__Records supplied__
════
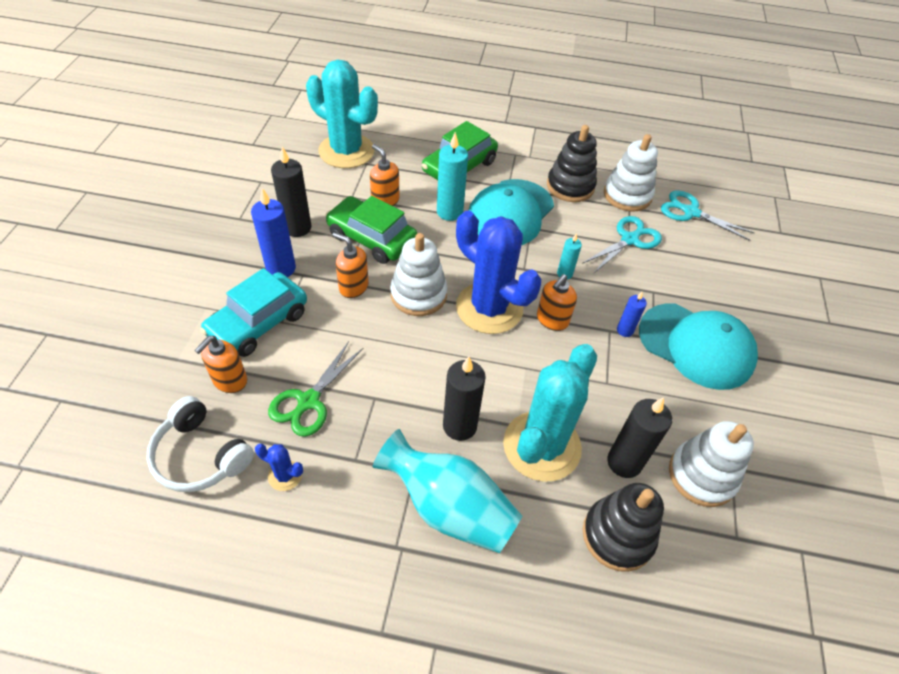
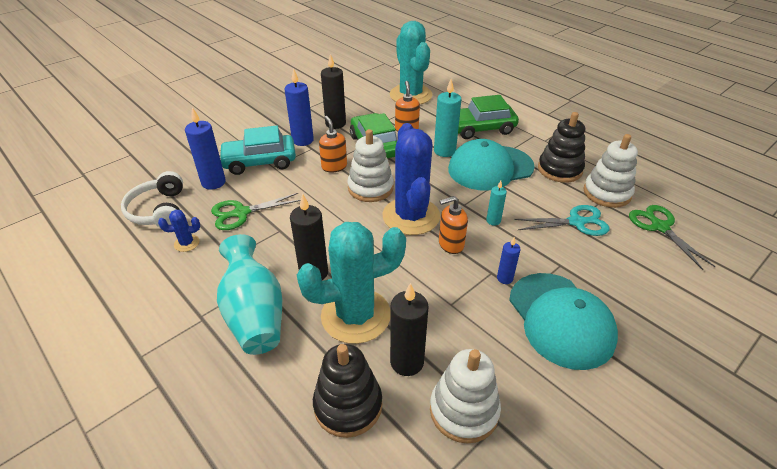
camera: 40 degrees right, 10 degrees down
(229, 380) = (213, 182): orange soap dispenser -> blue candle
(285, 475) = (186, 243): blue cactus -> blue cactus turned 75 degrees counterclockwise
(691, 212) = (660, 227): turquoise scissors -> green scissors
════
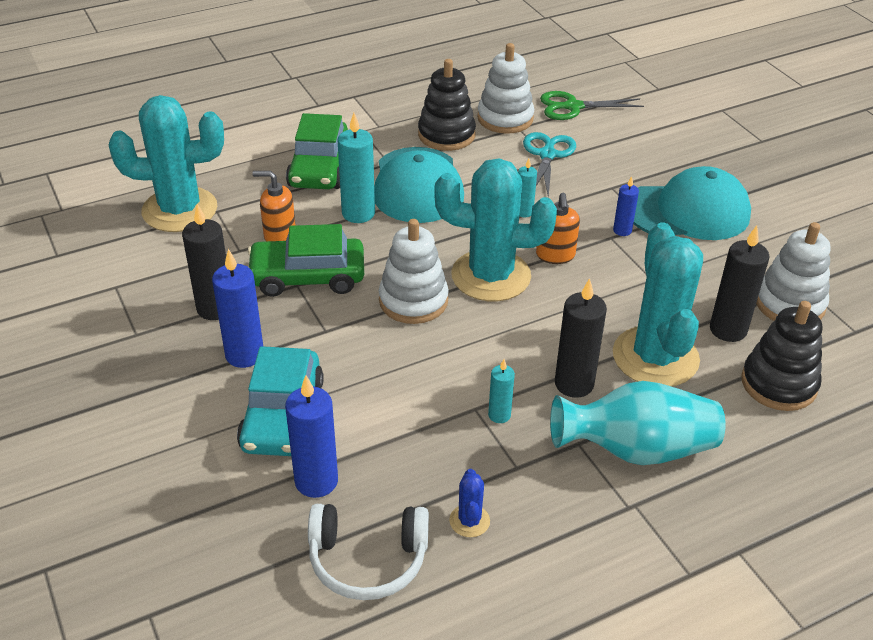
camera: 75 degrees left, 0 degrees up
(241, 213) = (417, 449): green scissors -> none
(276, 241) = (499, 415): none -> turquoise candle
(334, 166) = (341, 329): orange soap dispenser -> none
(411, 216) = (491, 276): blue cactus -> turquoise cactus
════
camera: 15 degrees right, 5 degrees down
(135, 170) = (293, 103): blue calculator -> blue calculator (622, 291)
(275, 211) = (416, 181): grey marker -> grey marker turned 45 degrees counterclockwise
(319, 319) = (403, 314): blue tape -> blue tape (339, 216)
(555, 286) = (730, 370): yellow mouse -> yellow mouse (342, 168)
════
__What the task requires__
Find the lines above that hold "cactus", then copy each of them.

__Result of this task__
(285, 475) = (186, 243): blue cactus -> blue cactus turned 75 degrees counterclockwise
(411, 216) = (491, 276): blue cactus -> turquoise cactus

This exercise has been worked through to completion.